COLLECTED MATERIAL:
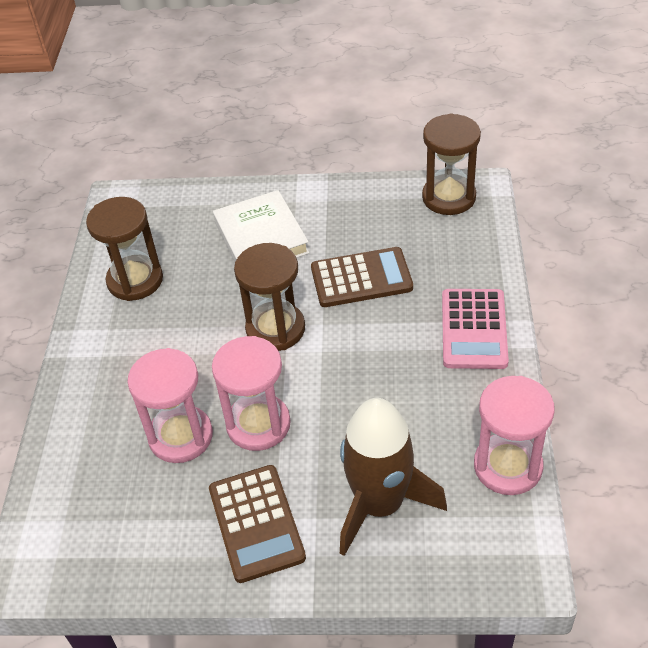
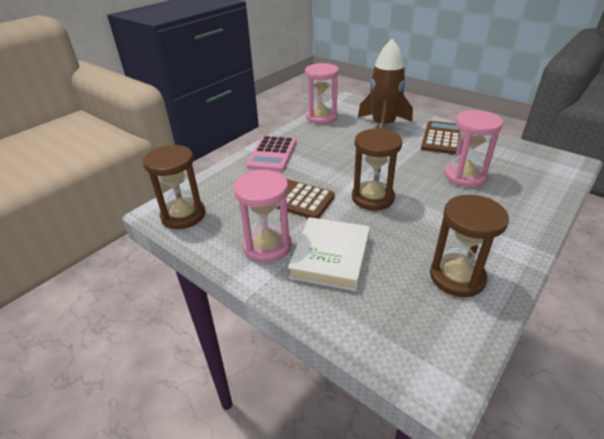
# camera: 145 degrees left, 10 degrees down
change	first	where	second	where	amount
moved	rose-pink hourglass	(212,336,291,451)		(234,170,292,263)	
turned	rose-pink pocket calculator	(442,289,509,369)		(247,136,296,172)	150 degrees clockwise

ACTION ITEM:
If a picture appears in the data, omit it; transcribe all the rest exactly.

ANSWER BOX:
# camera: 145 degrees left, 10 degrees down
change	first	where	second	where	amount
moved	rose-pink hourglass	(212,336,291,451)		(234,170,292,263)	
turned	rose-pink pocket calculator	(442,289,509,369)		(247,136,296,172)	150 degrees clockwise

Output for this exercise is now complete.